* **WHAT TO PRODUCE**:
Nothing but the lines from the one containing "(165, 316) = (566, 235): black" through the end of the entries should be set down, each exactly as written.

···

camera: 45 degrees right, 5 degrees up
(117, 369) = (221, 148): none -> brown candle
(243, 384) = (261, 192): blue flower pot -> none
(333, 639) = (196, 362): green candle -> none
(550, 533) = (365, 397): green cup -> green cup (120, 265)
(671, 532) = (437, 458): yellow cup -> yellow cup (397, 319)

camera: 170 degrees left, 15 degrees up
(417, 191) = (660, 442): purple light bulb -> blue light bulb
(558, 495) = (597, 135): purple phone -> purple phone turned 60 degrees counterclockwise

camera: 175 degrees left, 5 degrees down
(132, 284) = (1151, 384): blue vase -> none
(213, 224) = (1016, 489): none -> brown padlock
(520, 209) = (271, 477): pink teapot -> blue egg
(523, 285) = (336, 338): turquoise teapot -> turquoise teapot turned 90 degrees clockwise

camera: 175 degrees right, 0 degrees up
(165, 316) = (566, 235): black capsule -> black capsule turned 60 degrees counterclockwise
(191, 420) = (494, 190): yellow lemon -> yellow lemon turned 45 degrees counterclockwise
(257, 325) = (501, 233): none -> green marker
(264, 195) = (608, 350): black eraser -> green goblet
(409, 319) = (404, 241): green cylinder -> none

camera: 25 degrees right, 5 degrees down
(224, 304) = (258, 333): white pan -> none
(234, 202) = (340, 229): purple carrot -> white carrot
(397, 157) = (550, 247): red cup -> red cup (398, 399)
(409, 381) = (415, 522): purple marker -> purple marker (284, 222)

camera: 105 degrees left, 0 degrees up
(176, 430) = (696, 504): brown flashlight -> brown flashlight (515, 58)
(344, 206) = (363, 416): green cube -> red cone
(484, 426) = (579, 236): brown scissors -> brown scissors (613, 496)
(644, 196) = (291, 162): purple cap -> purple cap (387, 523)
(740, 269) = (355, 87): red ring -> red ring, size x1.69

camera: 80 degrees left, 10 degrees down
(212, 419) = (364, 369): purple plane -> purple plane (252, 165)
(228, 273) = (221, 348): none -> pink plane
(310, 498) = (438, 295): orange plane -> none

···

* **ANSWER FOR THIS EXERCISE**:
(165, 316) = (566, 235): black capsule -> black capsule turned 60 degrees counterclockwise
(191, 420) = (494, 190): yellow lemon -> yellow lemon turned 45 degrees counterclockwise
(257, 325) = (501, 233): none -> green marker
(264, 195) = (608, 350): black eraser -> green goblet
(409, 319) = (404, 241): green cylinder -> none

camera: 25 degrees right, 5 degrees down
(224, 304) = (258, 333): white pan -> none
(234, 202) = (340, 229): purple carrot -> white carrot
(397, 157) = (550, 247): red cup -> red cup (398, 399)
(409, 381) = (415, 522): purple marker -> purple marker (284, 222)

camera: 105 degrees left, 0 degrees up
(176, 430) = (696, 504): brown flashlight -> brown flashlight (515, 58)
(344, 206) = (363, 416): green cube -> red cone
(484, 426) = (579, 236): brown scissors -> brown scissors (613, 496)
(644, 196) = (291, 162): purple cap -> purple cap (387, 523)
(740, 269) = (355, 87): red ring -> red ring, size x1.69

camera: 80 degrees left, 10 degrees down
(212, 419) = (364, 369): purple plane -> purple plane (252, 165)
(228, 273) = (221, 348): none -> pink plane
(310, 498) = (438, 295): orange plane -> none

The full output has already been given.